**SUPPLIED DATA**.

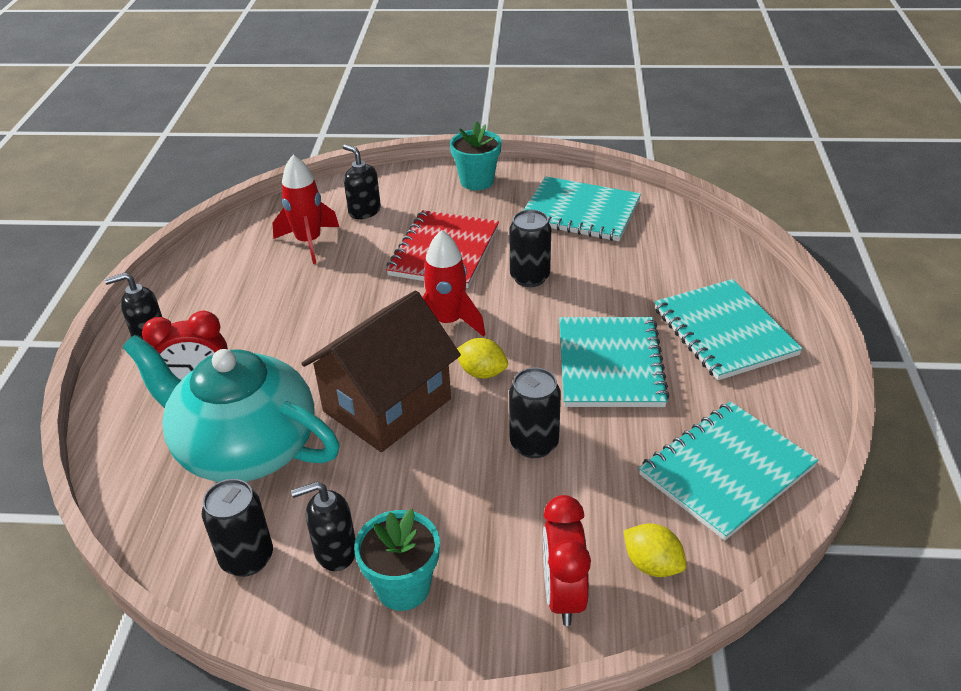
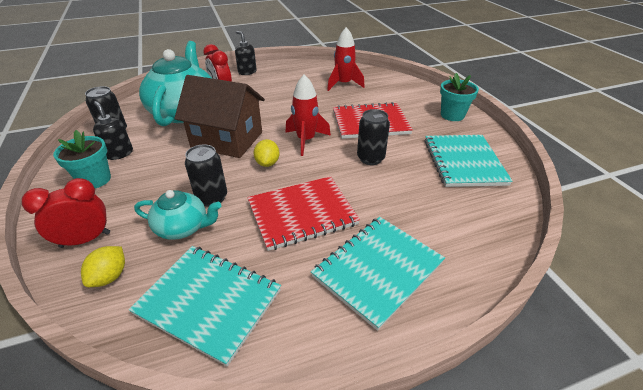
camera: 65 degrees right, 0 degrees up
(364, 211) = (384, 90): black soap dispenser -> none
(585, 481) = (183, 227): none -> turquoise teapot
(609, 364) = (302, 213): turquoise notebook -> red notebook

**PROBLEM DESCRIPTION**. Every line of the material above must be written out exactly, with no pictures.

**EXPECTED OUTPUT**.
camera: 65 degrees right, 0 degrees up
(364, 211) = (384, 90): black soap dispenser -> none
(585, 481) = (183, 227): none -> turquoise teapot
(609, 364) = (302, 213): turquoise notebook -> red notebook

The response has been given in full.